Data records
━━━━━━━━━━

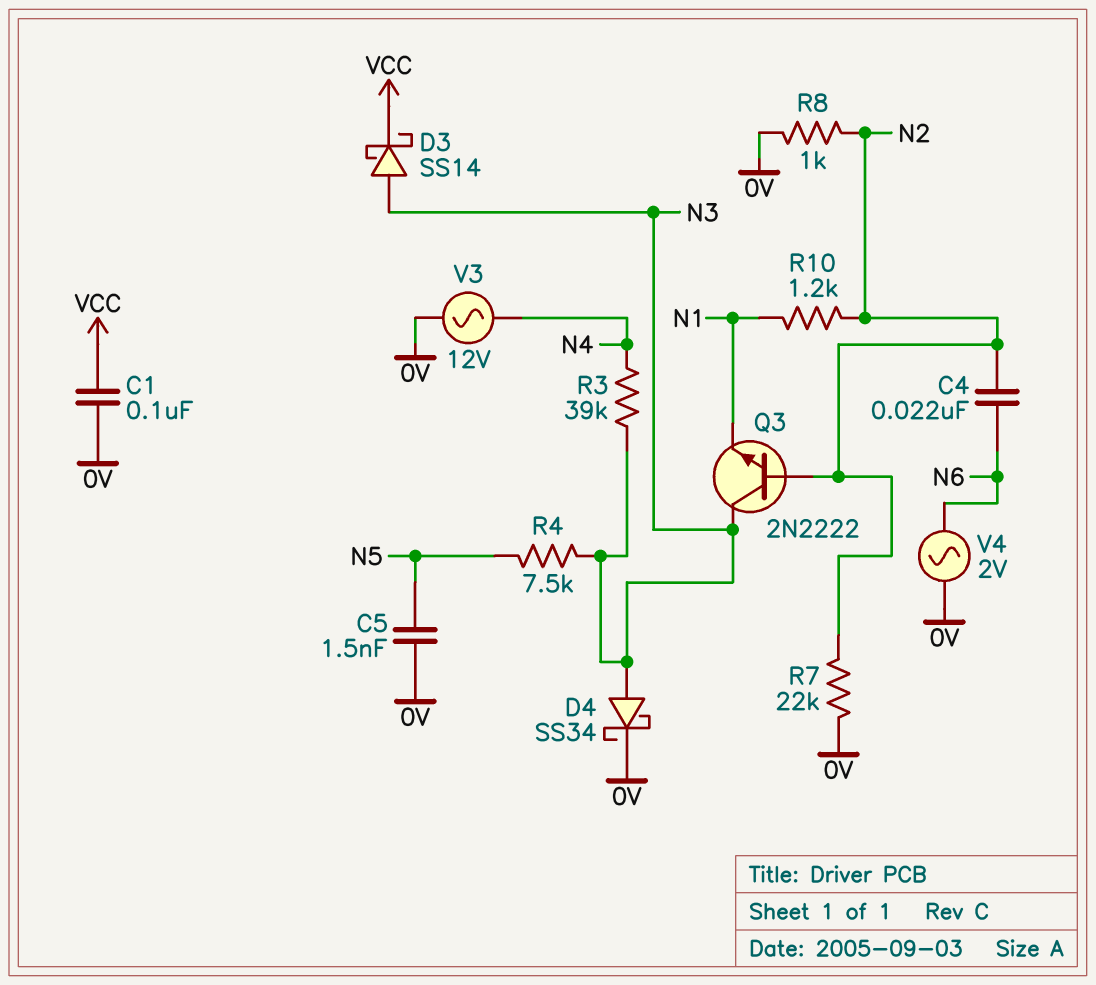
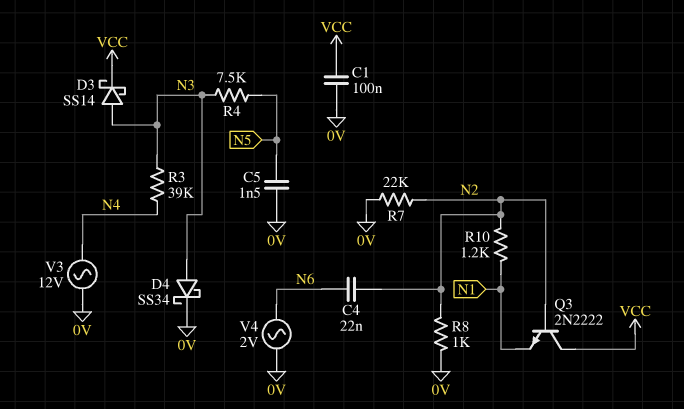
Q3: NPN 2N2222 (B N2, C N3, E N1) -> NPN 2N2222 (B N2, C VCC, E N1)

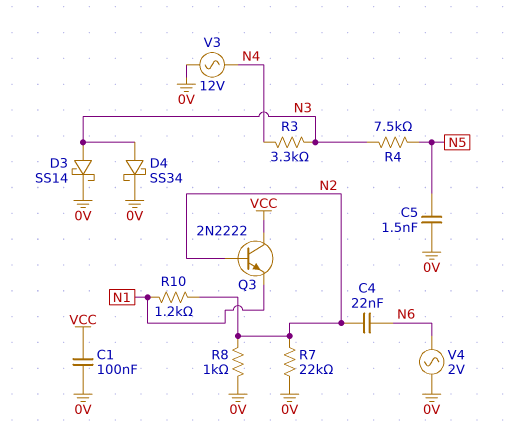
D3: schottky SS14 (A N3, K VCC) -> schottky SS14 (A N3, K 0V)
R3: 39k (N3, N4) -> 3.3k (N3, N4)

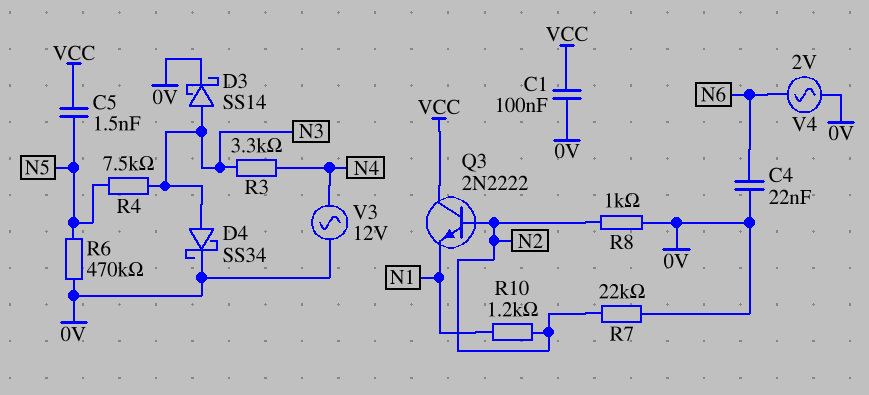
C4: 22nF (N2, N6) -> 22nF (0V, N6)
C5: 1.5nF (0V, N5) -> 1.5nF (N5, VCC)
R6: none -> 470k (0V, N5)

━━━━━━━━━━

» **YOUR TASK**
Restate the entries above word for word, and keep the pictures out.

» **OUTPUT BELOW**
Q3: NPN 2N2222 (B N2, C N3, E N1) -> NPN 2N2222 (B N2, C VCC, E N1)

D3: schottky SS14 (A N3, K VCC) -> schottky SS14 (A N3, K 0V)
R3: 39k (N3, N4) -> 3.3k (N3, N4)

C4: 22nF (N2, N6) -> 22nF (0V, N6)
C5: 1.5nF (0V, N5) -> 1.5nF (N5, VCC)
R6: none -> 470k (0V, N5)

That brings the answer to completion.